Problem requirements
Copy each line below holding "none".

Scene change data

- - -

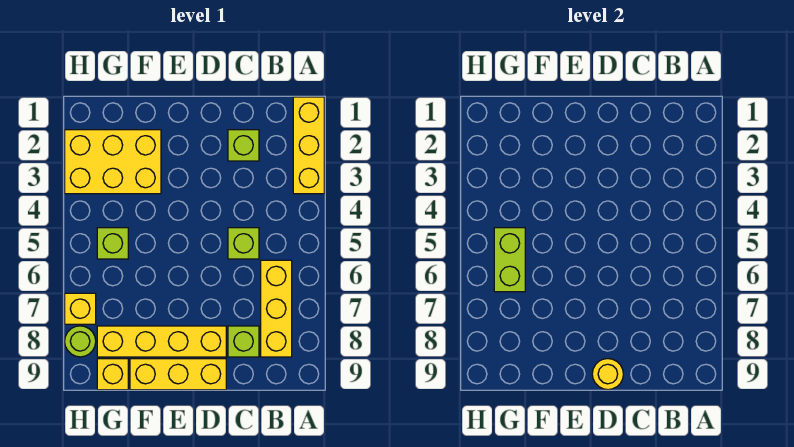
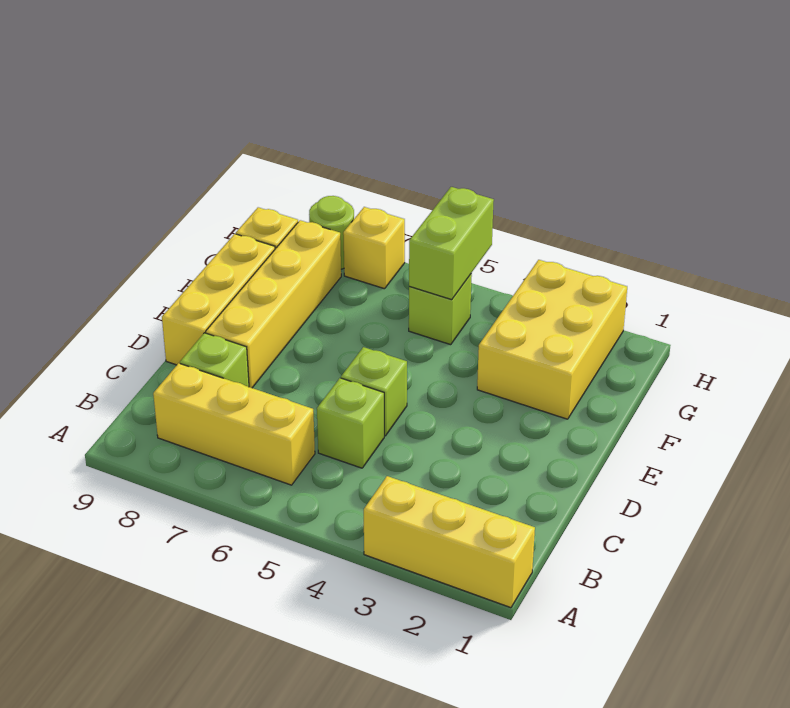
lime brick C2 level 1 -> lime brick D5 level 1
yellow round brick D9 level 2 -> none
lime brick G5:G6 level 2 -> lime brick G5:H5 level 2

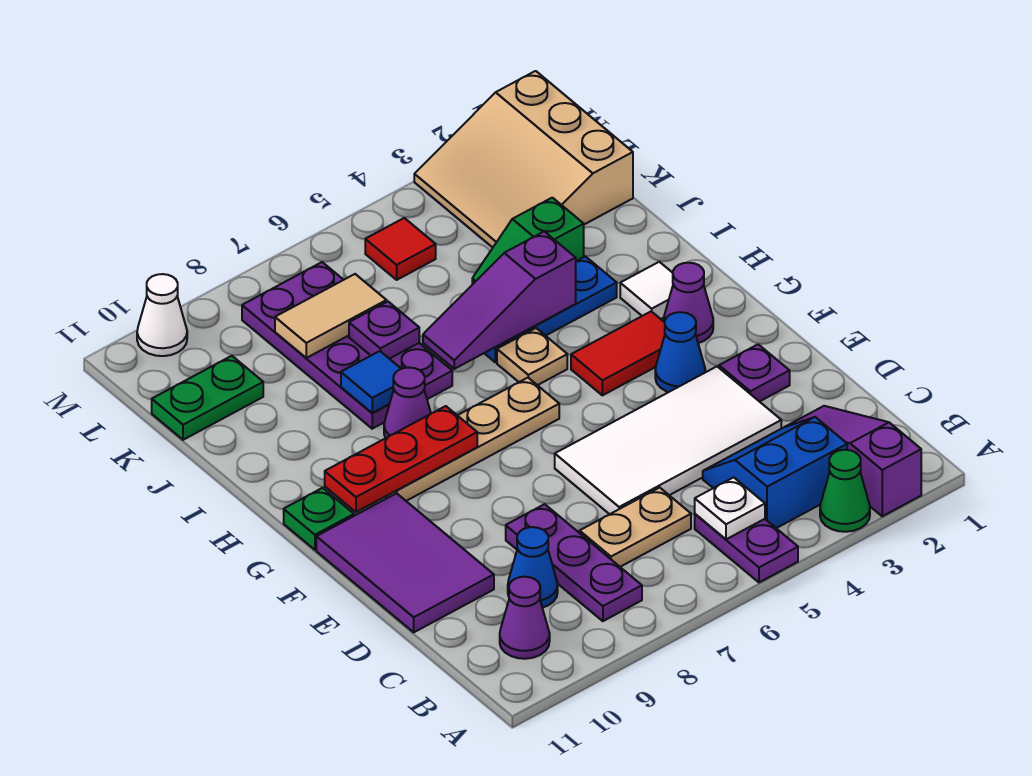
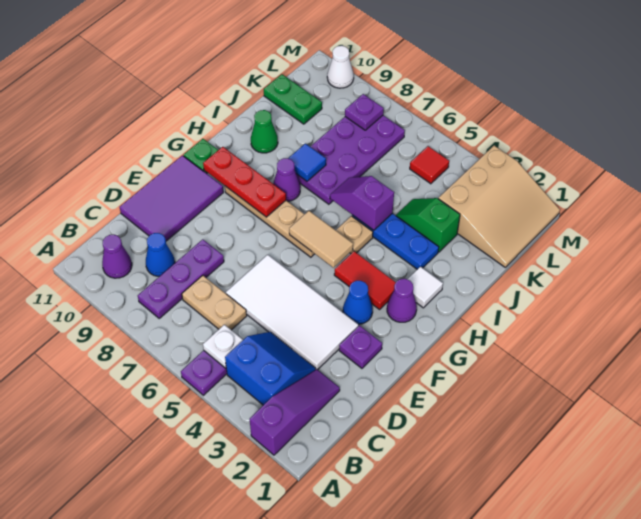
green cone A3 level 1 -> green cone I10 level 1
purple slope I4:I6 level 2 top 4 -> purple slope I5:I6 level 2 top 5
purple plate J7 level 2 -> purple plate L8 level 2
tan slope K1:M3 level 1 top 1 -> tan slope K1:M3 level 1 top 3
tan tile K7:K8 level 2 -> tan tile G5:G6 level 2

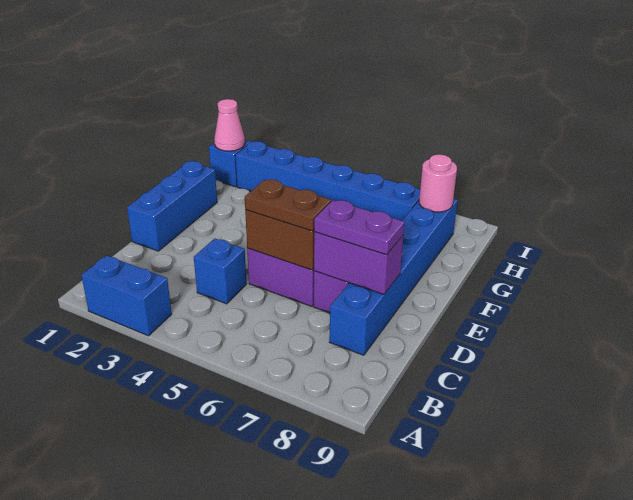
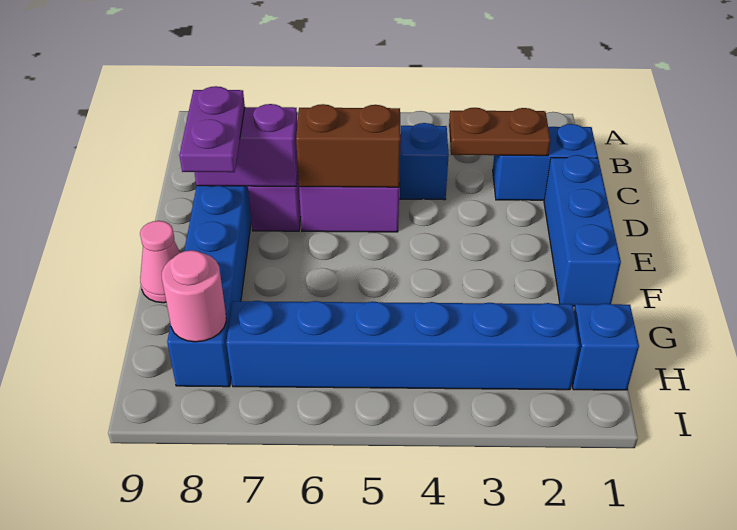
blue brick A2:A3 level 1 -> blue brick C1:C2 level 1
brown plate D5:D6 level 3 -> brown plate C2:C3 level 2
purple plate D7:D8 level 3 -> purple plate D8:E8 level 3
pink cone H1 level 2 -> pink cone F9 level 1

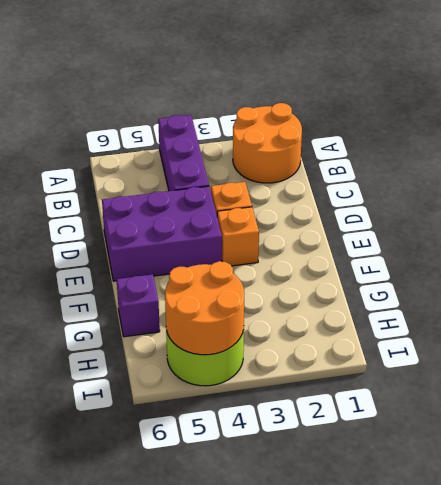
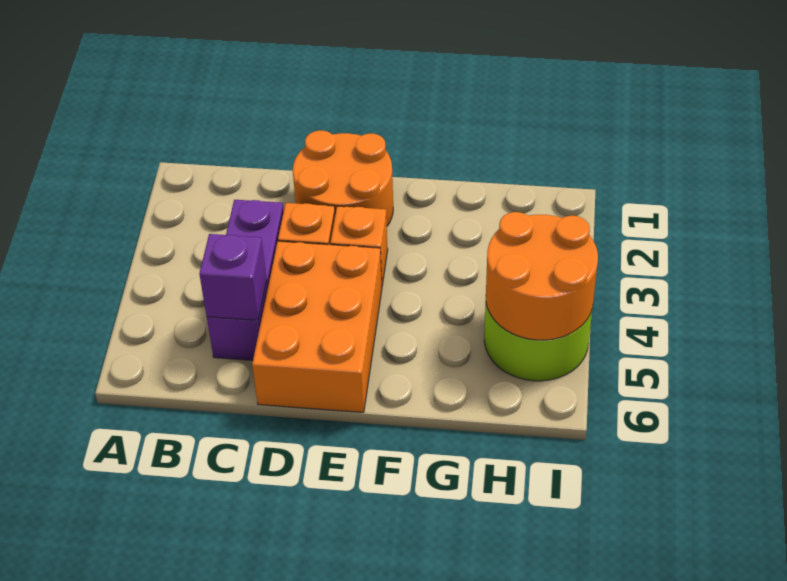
orange round brick A1:B2 level 1 -> orange round brick D1:E2 level 1
purple brick A4:C4 level 1 -> purple brick C3:C5 level 1
purple brick D4:E6 level 1 -> orange brick D4:E6 level 1
purple brick G6 level 1 -> purple brick C5 level 2

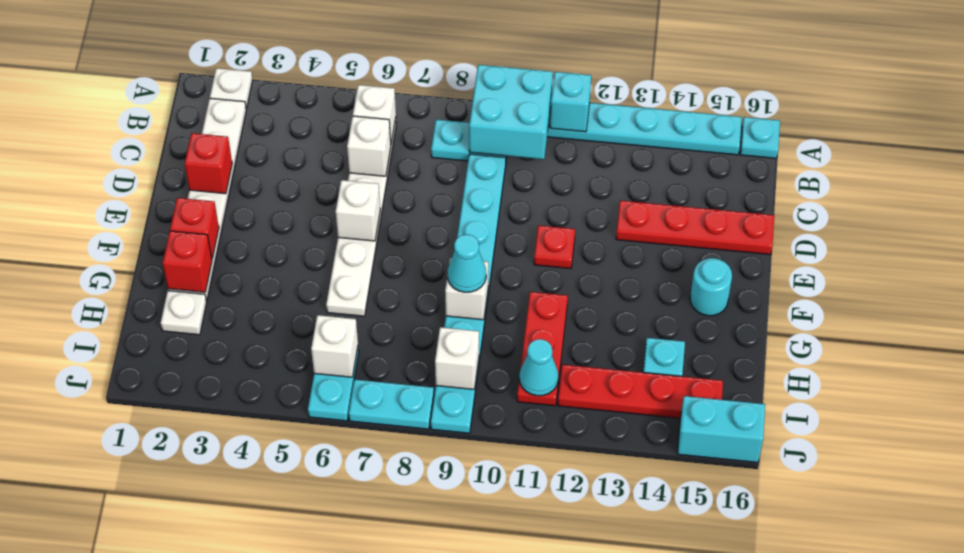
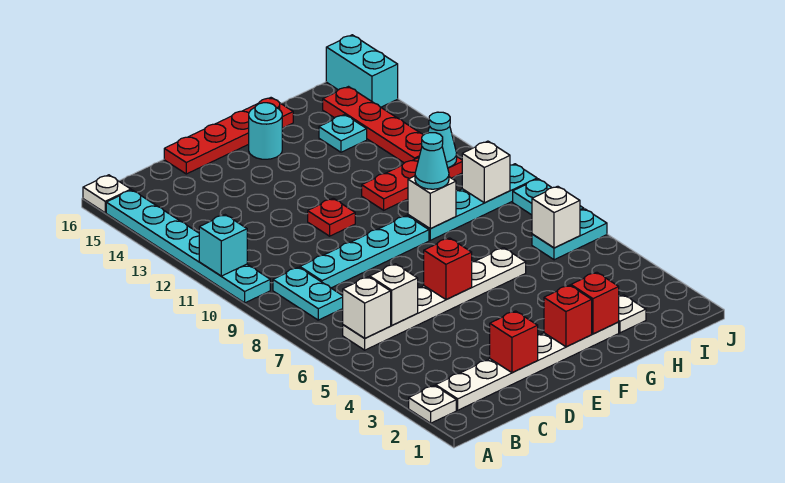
cyan brick A9:B10 level 2 -> none
cyan plate A16 level 1 -> white plate A16 level 1
red plate D13:D16 level 1 -> red plate D16:G16 level 1
white brick E6 level 2 -> red brick E6 level 2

- - -

Exercise output
yellow round brick D9 level 2 -> none
cyan brick A9:B10 level 2 -> none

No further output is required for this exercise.